__Task brief__. Please return the lines, both ends included, that run from the one containing "(646, 547) = (567, 282): blue" to the last line of the data below, exactly and alone.

__Records for the task__.
<<<<
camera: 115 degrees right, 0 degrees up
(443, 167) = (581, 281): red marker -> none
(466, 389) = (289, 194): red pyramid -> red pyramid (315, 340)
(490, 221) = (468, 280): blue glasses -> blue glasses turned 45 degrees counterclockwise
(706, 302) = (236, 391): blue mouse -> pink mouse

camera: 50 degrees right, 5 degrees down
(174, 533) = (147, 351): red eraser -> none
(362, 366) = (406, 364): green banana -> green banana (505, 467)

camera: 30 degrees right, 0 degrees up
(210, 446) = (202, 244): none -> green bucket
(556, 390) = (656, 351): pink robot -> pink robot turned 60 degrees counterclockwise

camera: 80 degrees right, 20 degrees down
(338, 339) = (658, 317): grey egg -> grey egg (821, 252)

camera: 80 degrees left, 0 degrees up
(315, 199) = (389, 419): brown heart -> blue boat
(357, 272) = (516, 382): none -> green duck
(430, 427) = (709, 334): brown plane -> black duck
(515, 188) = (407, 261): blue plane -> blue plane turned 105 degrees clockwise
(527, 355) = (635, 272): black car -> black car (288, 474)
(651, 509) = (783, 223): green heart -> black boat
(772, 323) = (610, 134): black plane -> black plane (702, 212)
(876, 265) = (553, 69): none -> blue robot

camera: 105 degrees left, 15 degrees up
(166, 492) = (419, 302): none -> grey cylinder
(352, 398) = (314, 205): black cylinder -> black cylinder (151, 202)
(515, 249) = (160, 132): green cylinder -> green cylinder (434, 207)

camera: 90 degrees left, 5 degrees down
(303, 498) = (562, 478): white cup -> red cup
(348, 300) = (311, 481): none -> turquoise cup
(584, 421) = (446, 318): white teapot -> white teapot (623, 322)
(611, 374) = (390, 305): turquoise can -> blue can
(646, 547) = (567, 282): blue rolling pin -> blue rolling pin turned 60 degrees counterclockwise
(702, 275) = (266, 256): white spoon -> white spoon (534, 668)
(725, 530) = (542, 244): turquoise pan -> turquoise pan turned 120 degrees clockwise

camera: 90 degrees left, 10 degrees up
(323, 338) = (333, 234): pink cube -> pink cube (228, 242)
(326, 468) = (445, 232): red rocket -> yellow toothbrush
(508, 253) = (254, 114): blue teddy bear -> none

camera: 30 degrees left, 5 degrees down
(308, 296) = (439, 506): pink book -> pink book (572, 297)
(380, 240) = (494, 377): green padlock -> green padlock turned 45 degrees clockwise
>>>>
__Expected answer__.
(646, 547) = (567, 282): blue rolling pin -> blue rolling pin turned 60 degrees counterclockwise
(702, 275) = (266, 256): white spoon -> white spoon (534, 668)
(725, 530) = (542, 244): turquoise pan -> turquoise pan turned 120 degrees clockwise

camera: 90 degrees left, 10 degrees up
(323, 338) = (333, 234): pink cube -> pink cube (228, 242)
(326, 468) = (445, 232): red rocket -> yellow toothbrush
(508, 253) = (254, 114): blue teddy bear -> none

camera: 30 degrees left, 5 degrees down
(308, 296) = (439, 506): pink book -> pink book (572, 297)
(380, 240) = (494, 377): green padlock -> green padlock turned 45 degrees clockwise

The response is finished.